- Object matching data
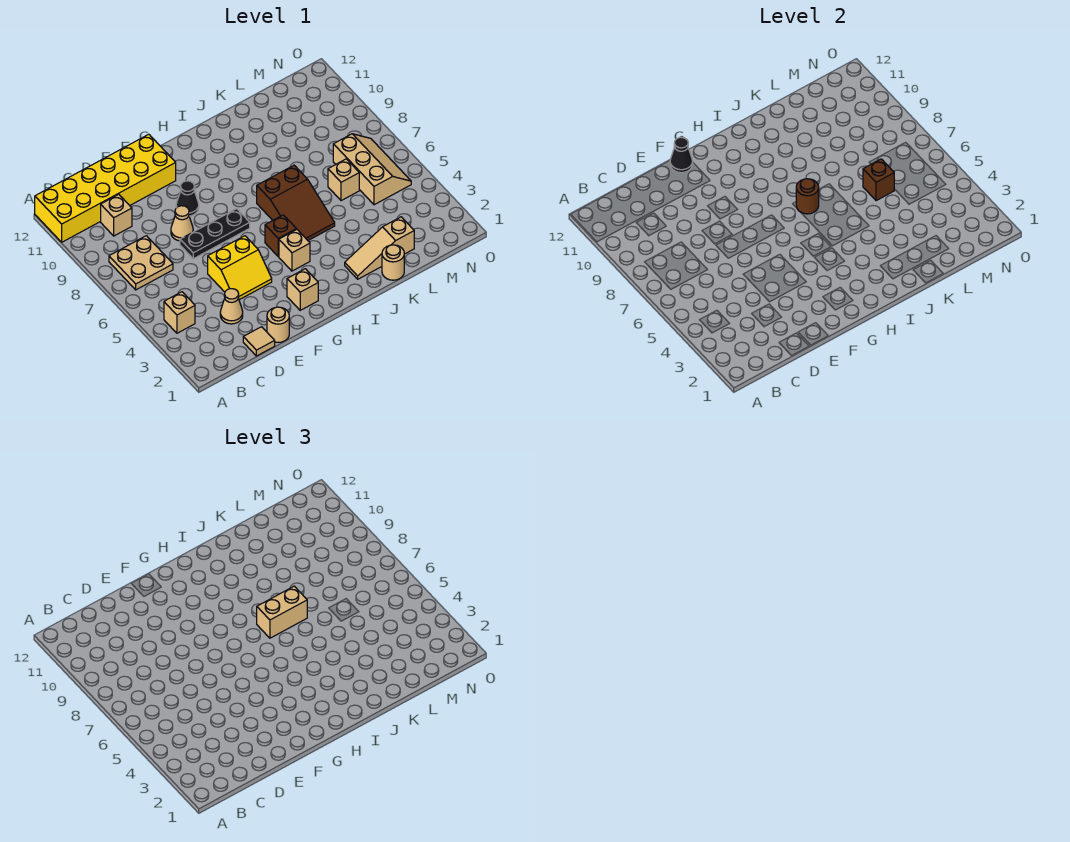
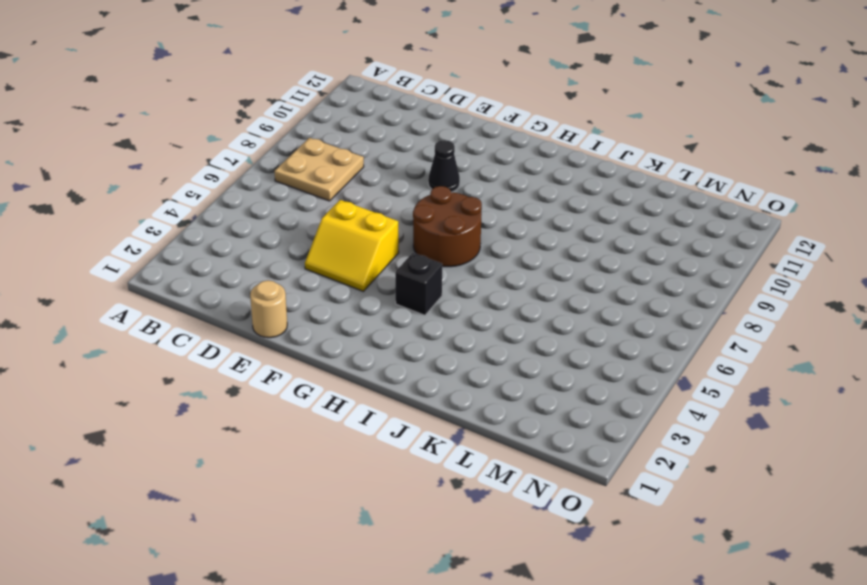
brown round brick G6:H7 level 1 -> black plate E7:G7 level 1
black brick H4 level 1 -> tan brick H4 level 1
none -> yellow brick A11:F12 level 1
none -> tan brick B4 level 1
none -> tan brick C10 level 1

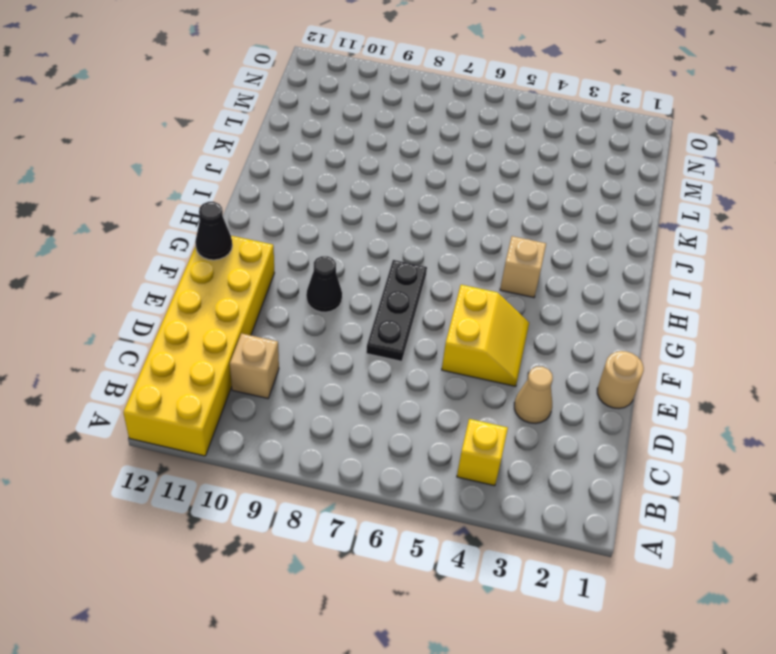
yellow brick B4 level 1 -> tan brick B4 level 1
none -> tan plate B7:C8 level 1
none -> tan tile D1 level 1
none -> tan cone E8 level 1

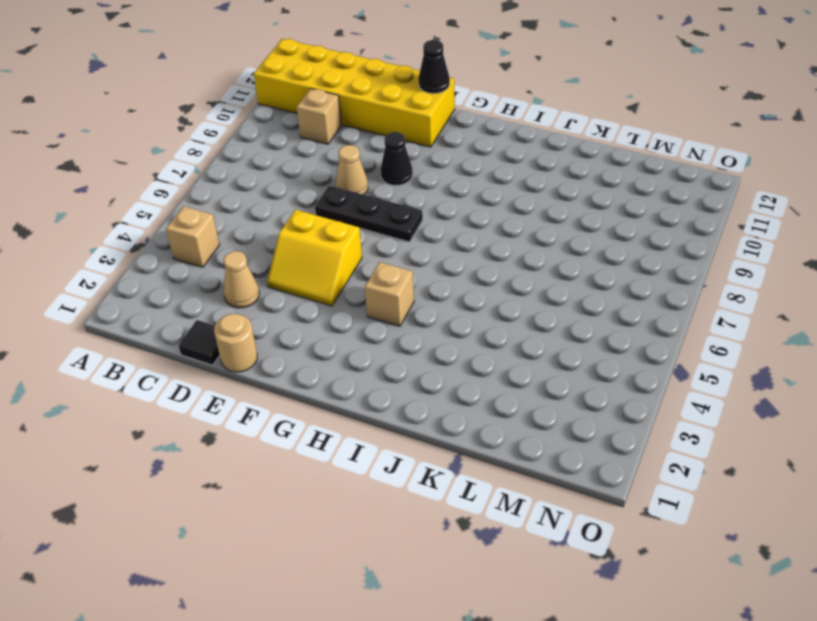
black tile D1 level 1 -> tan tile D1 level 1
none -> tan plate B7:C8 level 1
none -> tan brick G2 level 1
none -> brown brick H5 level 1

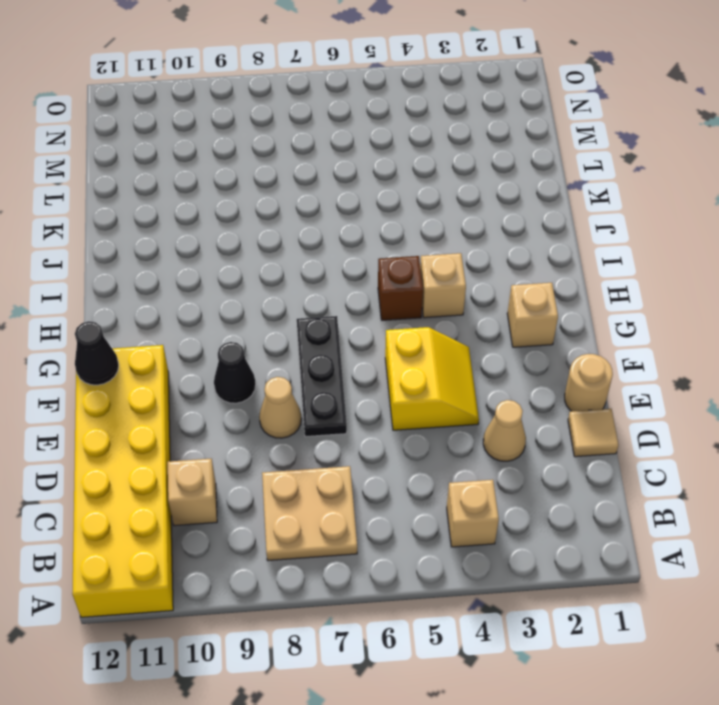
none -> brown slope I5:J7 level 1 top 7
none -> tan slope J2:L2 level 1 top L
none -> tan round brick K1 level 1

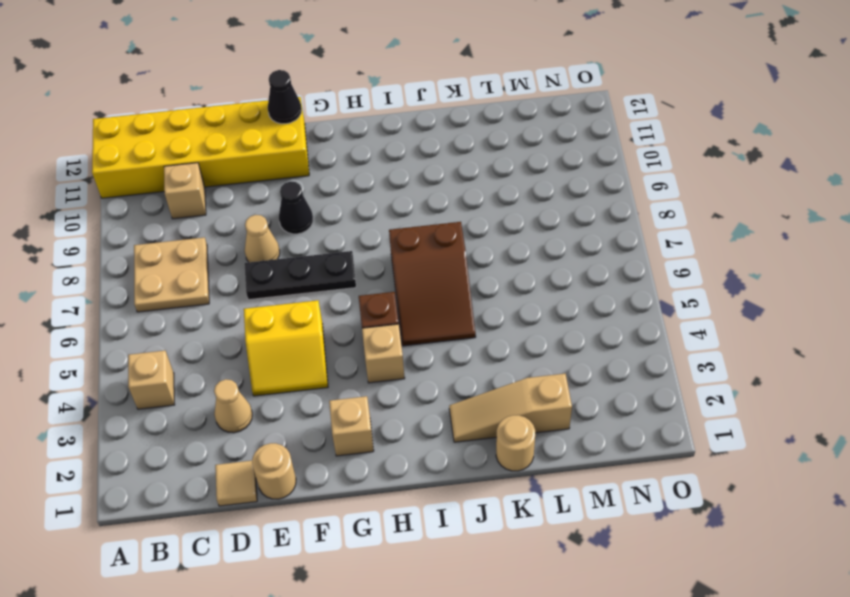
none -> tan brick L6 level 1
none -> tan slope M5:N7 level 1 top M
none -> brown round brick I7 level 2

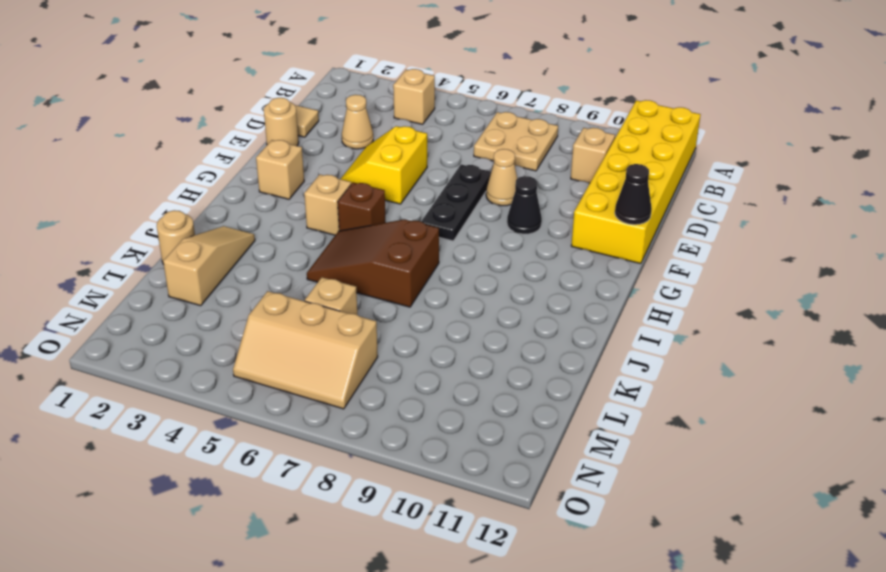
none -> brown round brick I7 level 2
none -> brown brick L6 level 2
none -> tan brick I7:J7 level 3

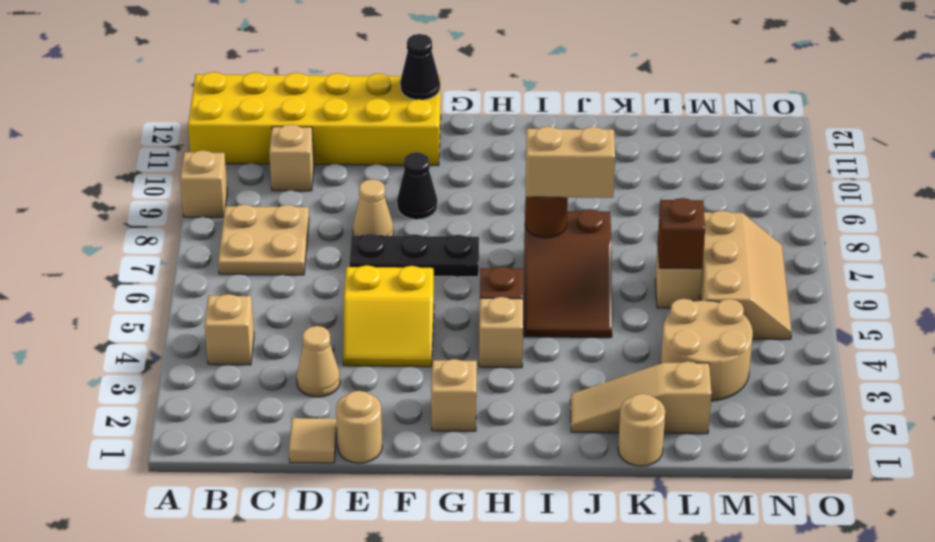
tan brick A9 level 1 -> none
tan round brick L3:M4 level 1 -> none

- WORK ITEM
Reply with the number of lines in the preceding entries that contain "brown", and no other words.

- REPLY
6